What the task requires: Show every line below where "with" can be found.
==============================
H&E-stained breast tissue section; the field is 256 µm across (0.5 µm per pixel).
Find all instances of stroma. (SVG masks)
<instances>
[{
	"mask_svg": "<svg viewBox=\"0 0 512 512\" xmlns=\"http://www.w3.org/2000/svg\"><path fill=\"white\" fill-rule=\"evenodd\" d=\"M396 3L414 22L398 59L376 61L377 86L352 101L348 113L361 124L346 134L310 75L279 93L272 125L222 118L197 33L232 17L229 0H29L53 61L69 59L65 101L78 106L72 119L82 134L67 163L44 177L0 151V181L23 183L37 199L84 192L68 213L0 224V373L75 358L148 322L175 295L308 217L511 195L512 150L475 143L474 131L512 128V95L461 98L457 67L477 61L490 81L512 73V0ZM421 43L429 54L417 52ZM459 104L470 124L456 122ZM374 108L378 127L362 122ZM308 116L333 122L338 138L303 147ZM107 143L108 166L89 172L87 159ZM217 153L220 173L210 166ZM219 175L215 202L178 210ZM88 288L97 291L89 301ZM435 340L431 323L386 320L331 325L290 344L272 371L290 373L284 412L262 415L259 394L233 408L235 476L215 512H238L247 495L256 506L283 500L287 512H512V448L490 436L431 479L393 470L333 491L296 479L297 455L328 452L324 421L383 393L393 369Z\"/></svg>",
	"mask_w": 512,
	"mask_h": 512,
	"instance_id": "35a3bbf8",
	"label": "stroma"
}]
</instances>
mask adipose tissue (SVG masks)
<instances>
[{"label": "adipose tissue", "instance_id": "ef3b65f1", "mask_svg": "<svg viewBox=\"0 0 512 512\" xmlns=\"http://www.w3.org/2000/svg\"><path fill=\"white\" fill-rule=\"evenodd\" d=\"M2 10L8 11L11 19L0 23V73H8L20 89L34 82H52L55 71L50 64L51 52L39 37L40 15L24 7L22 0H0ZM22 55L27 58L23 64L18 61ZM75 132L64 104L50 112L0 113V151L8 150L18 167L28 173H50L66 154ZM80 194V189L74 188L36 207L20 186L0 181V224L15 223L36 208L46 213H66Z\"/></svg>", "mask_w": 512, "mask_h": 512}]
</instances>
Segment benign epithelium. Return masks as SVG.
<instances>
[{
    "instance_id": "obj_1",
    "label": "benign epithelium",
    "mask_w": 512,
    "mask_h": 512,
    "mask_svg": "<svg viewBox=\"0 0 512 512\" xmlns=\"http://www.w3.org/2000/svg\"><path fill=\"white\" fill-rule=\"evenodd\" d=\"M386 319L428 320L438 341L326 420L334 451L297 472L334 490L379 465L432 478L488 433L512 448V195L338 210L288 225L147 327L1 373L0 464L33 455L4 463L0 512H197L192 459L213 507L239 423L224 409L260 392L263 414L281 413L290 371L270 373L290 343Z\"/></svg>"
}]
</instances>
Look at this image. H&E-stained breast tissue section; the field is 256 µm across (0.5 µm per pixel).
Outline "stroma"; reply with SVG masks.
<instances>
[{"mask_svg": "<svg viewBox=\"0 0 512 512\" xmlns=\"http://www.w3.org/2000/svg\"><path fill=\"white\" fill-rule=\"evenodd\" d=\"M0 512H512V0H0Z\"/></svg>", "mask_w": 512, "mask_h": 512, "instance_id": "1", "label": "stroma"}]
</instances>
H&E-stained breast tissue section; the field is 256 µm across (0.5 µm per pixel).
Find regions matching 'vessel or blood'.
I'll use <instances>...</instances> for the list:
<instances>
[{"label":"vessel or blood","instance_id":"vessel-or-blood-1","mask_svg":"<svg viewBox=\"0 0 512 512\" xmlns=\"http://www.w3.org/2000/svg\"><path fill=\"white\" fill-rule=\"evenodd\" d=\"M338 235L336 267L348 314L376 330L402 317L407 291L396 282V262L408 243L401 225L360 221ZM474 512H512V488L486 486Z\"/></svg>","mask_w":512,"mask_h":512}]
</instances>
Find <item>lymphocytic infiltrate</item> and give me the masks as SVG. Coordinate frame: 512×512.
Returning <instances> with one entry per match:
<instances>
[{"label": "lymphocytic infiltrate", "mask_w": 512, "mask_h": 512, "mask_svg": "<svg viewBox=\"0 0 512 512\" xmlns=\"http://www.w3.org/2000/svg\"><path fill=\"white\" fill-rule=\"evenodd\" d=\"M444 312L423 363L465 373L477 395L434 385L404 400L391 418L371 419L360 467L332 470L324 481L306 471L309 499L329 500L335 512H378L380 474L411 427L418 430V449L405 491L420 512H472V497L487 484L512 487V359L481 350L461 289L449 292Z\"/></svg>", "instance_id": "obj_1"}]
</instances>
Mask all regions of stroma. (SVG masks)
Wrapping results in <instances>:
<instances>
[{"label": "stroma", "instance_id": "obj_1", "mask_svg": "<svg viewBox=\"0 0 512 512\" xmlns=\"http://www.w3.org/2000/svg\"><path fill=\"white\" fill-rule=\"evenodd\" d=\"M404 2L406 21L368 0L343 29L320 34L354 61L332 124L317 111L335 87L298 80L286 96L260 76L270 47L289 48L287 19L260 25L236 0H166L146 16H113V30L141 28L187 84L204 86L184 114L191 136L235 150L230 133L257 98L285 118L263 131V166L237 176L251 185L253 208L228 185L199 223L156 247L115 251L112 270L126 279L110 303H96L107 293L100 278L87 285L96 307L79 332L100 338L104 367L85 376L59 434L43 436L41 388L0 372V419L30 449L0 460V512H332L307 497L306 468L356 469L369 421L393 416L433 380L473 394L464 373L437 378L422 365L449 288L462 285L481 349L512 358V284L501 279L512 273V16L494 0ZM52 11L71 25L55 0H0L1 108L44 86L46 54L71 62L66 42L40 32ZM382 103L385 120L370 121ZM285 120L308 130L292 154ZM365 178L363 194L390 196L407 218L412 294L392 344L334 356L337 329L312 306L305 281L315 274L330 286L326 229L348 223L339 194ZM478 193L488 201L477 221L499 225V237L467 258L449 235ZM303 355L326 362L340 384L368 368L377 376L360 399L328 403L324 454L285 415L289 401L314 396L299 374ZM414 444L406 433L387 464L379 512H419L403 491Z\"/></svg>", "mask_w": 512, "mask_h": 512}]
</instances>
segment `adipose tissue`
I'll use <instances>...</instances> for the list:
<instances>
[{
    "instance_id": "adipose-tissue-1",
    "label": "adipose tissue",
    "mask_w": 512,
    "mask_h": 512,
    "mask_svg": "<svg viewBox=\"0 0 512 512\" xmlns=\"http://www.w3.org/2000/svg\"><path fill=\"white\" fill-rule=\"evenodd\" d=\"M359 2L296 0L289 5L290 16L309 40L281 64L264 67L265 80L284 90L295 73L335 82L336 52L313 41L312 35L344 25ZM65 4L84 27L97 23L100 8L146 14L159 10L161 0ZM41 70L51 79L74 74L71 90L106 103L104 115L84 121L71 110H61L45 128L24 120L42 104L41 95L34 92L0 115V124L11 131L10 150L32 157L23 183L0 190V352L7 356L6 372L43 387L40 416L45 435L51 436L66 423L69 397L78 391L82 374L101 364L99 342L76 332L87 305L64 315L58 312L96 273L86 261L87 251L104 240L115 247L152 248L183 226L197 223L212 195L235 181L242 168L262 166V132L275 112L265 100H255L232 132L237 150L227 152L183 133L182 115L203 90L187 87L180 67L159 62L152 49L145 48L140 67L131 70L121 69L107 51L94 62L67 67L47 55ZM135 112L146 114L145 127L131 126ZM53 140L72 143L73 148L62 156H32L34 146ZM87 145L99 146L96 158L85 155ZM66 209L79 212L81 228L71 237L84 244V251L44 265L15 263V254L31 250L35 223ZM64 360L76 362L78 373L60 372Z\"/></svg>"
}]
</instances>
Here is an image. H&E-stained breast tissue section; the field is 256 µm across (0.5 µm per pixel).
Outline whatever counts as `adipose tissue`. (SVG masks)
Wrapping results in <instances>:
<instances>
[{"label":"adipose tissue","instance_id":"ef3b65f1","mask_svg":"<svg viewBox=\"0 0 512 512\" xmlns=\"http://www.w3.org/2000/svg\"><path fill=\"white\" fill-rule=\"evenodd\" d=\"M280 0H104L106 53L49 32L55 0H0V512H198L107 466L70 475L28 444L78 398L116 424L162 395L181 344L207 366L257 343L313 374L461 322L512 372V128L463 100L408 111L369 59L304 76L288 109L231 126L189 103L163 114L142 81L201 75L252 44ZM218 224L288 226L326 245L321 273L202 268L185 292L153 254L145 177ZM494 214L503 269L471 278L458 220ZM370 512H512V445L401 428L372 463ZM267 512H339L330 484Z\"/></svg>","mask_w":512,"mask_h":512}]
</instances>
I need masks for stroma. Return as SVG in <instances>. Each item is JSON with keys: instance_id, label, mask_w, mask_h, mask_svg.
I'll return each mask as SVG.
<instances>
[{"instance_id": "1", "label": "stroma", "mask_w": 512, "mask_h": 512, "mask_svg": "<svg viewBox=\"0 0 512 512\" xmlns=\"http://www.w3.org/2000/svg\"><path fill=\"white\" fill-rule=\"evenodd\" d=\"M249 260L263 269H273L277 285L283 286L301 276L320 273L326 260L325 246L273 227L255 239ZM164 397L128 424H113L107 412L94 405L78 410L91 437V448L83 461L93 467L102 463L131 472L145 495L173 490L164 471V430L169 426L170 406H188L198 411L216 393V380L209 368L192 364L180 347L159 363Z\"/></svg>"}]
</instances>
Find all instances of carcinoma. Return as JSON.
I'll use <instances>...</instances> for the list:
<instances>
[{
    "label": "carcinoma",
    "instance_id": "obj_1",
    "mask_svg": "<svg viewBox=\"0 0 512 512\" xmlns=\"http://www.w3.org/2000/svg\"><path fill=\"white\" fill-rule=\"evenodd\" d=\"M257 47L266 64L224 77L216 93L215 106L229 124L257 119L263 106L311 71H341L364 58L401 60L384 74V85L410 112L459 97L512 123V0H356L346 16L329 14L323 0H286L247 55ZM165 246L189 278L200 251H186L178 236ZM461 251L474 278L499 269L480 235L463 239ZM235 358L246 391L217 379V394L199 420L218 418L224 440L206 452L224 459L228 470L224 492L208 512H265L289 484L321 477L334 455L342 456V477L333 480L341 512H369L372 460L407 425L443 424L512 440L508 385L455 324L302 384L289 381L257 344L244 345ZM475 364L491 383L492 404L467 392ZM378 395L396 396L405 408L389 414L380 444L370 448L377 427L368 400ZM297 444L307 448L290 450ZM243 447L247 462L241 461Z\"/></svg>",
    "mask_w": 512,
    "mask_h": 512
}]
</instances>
==============================
Result of the exercise:
Outline "stroma"; reply with SVG masks.
Returning <instances> with one entry per match:
I need masks for stroma. Return as SVG in <instances>. Each item is JSON with keys: instance_id, label, mask_w, mask_h, mask_svg.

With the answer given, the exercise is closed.